EXERCISE MATERIALS START
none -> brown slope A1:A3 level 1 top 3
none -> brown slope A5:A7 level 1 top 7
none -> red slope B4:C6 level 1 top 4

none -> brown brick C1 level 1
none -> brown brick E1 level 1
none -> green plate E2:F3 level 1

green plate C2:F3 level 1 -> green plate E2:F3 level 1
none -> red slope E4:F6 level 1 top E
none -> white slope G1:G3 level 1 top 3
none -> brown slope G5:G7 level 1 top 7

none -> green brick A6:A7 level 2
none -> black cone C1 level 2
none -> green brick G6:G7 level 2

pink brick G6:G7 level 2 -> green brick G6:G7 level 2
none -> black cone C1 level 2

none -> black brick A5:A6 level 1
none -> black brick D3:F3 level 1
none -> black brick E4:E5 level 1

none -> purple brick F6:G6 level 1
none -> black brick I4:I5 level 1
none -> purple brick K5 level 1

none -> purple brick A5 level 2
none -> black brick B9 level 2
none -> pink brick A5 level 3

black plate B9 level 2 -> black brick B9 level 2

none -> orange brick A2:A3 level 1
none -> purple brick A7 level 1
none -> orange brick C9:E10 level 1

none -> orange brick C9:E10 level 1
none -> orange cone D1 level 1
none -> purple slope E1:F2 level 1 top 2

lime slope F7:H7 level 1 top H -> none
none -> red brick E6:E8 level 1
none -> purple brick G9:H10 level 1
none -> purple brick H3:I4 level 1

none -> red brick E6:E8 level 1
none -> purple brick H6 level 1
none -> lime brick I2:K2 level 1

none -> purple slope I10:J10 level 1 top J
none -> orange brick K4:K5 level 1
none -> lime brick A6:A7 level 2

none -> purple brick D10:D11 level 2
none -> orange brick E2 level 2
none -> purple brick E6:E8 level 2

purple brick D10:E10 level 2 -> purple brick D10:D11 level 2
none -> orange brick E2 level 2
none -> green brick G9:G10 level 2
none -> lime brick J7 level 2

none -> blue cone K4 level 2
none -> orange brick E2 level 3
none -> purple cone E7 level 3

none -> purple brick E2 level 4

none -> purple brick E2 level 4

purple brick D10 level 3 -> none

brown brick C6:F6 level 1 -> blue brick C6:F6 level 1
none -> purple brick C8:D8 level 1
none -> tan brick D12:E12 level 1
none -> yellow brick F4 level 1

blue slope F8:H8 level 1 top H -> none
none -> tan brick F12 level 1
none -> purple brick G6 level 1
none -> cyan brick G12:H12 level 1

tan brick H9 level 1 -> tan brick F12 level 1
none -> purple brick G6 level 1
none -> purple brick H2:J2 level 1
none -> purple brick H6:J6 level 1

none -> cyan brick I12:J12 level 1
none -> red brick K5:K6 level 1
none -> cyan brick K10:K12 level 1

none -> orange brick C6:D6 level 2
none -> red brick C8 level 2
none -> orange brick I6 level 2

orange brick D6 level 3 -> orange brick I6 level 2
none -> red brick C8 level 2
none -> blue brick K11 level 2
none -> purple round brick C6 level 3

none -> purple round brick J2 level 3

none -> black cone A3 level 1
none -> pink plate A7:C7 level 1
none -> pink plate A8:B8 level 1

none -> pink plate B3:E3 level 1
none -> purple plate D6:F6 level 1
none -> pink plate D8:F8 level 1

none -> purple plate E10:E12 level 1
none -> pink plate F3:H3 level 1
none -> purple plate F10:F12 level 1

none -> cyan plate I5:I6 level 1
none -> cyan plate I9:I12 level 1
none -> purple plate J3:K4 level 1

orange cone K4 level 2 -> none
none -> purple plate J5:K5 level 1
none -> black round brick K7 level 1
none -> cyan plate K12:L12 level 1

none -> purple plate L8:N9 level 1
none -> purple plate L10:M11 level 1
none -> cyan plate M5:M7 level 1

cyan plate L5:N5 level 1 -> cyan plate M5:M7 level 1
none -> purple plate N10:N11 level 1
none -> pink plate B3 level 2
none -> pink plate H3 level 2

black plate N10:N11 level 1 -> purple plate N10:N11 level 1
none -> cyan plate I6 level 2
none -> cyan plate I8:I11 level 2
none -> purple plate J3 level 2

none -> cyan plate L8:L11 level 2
EXERCISE MATERIALS END
→ EXERCISE DETAILS
I'd like the lines above from the one with "none -> purple brick K5 level 1" up to and including the one with "none -> pink plate F3:H3 level 1" copied exactly, with no other lines.

→ RESULT BELOW
none -> purple brick K5 level 1

none -> purple brick A5 level 2
none -> black brick B9 level 2
none -> pink brick A5 level 3

black plate B9 level 2 -> black brick B9 level 2

none -> orange brick A2:A3 level 1
none -> purple brick A7 level 1
none -> orange brick C9:E10 level 1

none -> orange brick C9:E10 level 1
none -> orange cone D1 level 1
none -> purple slope E1:F2 level 1 top 2

lime slope F7:H7 level 1 top H -> none
none -> red brick E6:E8 level 1
none -> purple brick G9:H10 level 1
none -> purple brick H3:I4 level 1

none -> red brick E6:E8 level 1
none -> purple brick H6 level 1
none -> lime brick I2:K2 level 1

none -> purple slope I10:J10 level 1 top J
none -> orange brick K4:K5 level 1
none -> lime brick A6:A7 level 2

none -> purple brick D10:D11 level 2
none -> orange brick E2 level 2
none -> purple brick E6:E8 level 2

purple brick D10:E10 level 2 -> purple brick D10:D11 level 2
none -> orange brick E2 level 2
none -> green brick G9:G10 level 2
none -> lime brick J7 level 2

none -> blue cone K4 level 2
none -> orange brick E2 level 3
none -> purple cone E7 level 3

none -> purple brick E2 level 4

none -> purple brick E2 level 4

purple brick D10 level 3 -> none

brown brick C6:F6 level 1 -> blue brick C6:F6 level 1
none -> purple brick C8:D8 level 1
none -> tan brick D12:E12 level 1
none -> yellow brick F4 level 1

blue slope F8:H8 level 1 top H -> none
none -> tan brick F12 level 1
none -> purple brick G6 level 1
none -> cyan brick G12:H12 level 1

tan brick H9 level 1 -> tan brick F12 level 1
none -> purple brick G6 level 1
none -> purple brick H2:J2 level 1
none -> purple brick H6:J6 level 1

none -> cyan brick I12:J12 level 1
none -> red brick K5:K6 level 1
none -> cyan brick K10:K12 level 1

none -> orange brick C6:D6 level 2
none -> red brick C8 level 2
none -> orange brick I6 level 2

orange brick D6 level 3 -> orange brick I6 level 2
none -> red brick C8 level 2
none -> blue brick K11 level 2
none -> purple round brick C6 level 3

none -> purple round brick J2 level 3

none -> black cone A3 level 1
none -> pink plate A7:C7 level 1
none -> pink plate A8:B8 level 1

none -> pink plate B3:E3 level 1
none -> purple plate D6:F6 level 1
none -> pink plate D8:F8 level 1

none -> purple plate E10:E12 level 1
none -> pink plate F3:H3 level 1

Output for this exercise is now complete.